* **HOW TO COMPLETE THIS TASK**: Give the listing again character for character, but drop the images.

* **GIVEN MATERIAL**:

····················

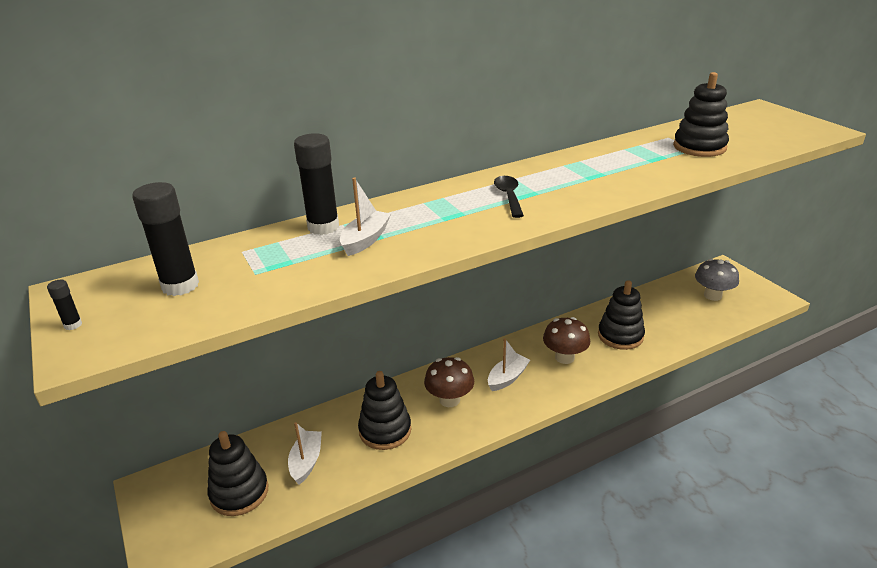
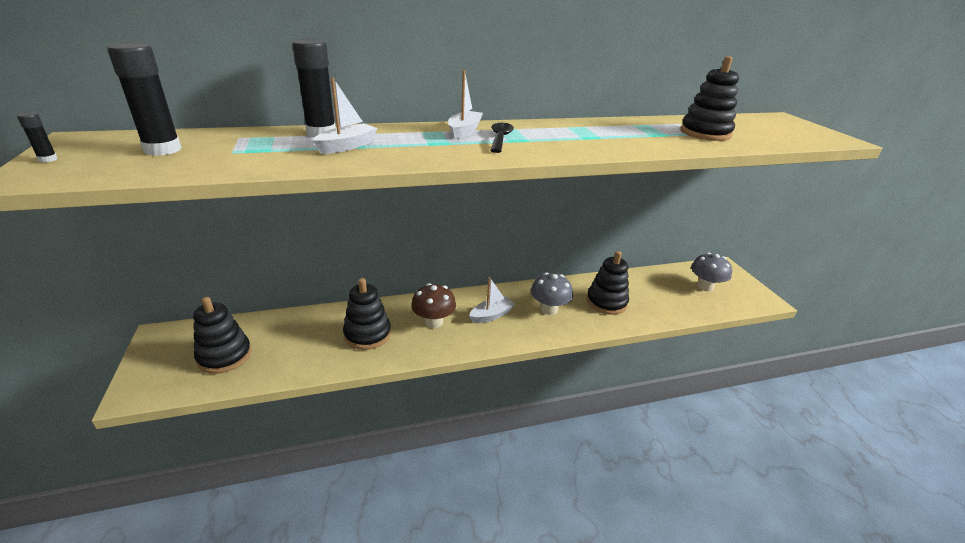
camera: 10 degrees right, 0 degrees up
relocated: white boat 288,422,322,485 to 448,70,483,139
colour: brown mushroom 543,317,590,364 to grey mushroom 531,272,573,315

····················

* **SOLUTION**:
camera: 10 degrees right, 0 degrees up
relocated: white boat 288,422,322,485 to 448,70,483,139
colour: brown mushroom 543,317,590,364 to grey mushroom 531,272,573,315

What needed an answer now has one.